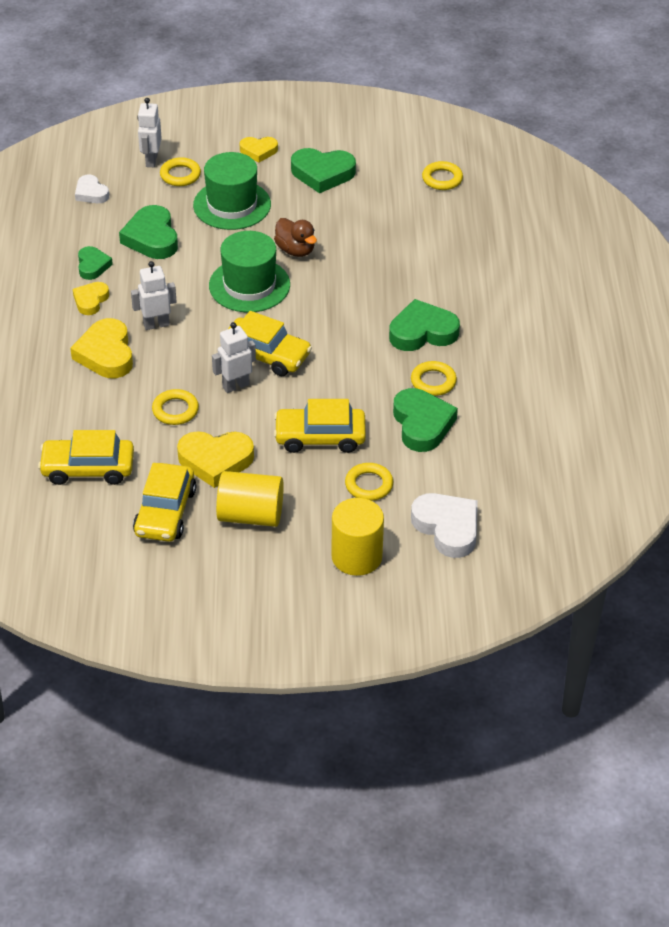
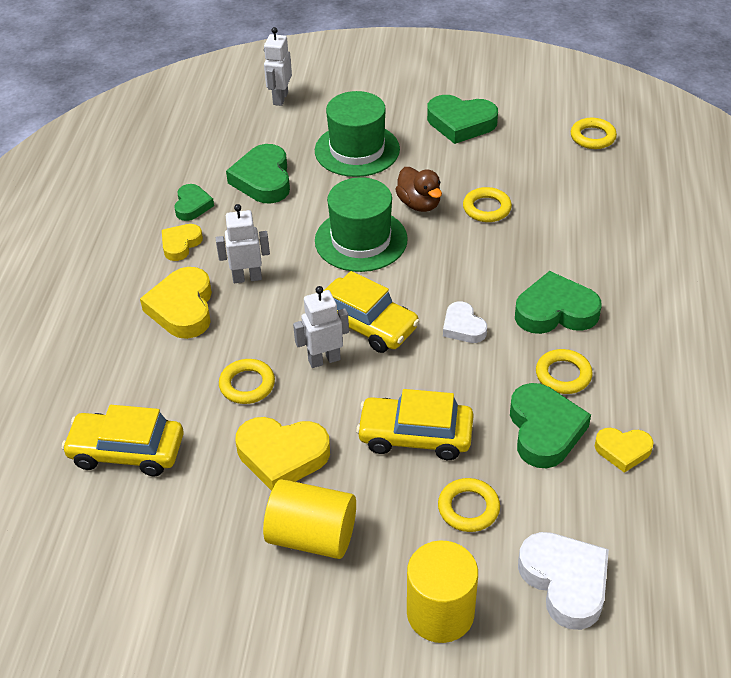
camera: 10 degrees right, 0 degrees up
(91, 193) = (209, 128): white heart -> white heart (463, 327)
(165, 512) = (206, 521): yellow car -> none
(180, 175) = (307, 115): yellow ring -> yellow ring (486, 208)
(258, 151) = (395, 96): yellow heart -> yellow heart (623, 450)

_ _ _ _ _ _ _

#### Your instructions
Return every entry word for word, but drop any pictures.

#### The completed task
camera: 10 degrees right, 0 degrees up
(91, 193) = (209, 128): white heart -> white heart (463, 327)
(165, 512) = (206, 521): yellow car -> none
(180, 175) = (307, 115): yellow ring -> yellow ring (486, 208)
(258, 151) = (395, 96): yellow heart -> yellow heart (623, 450)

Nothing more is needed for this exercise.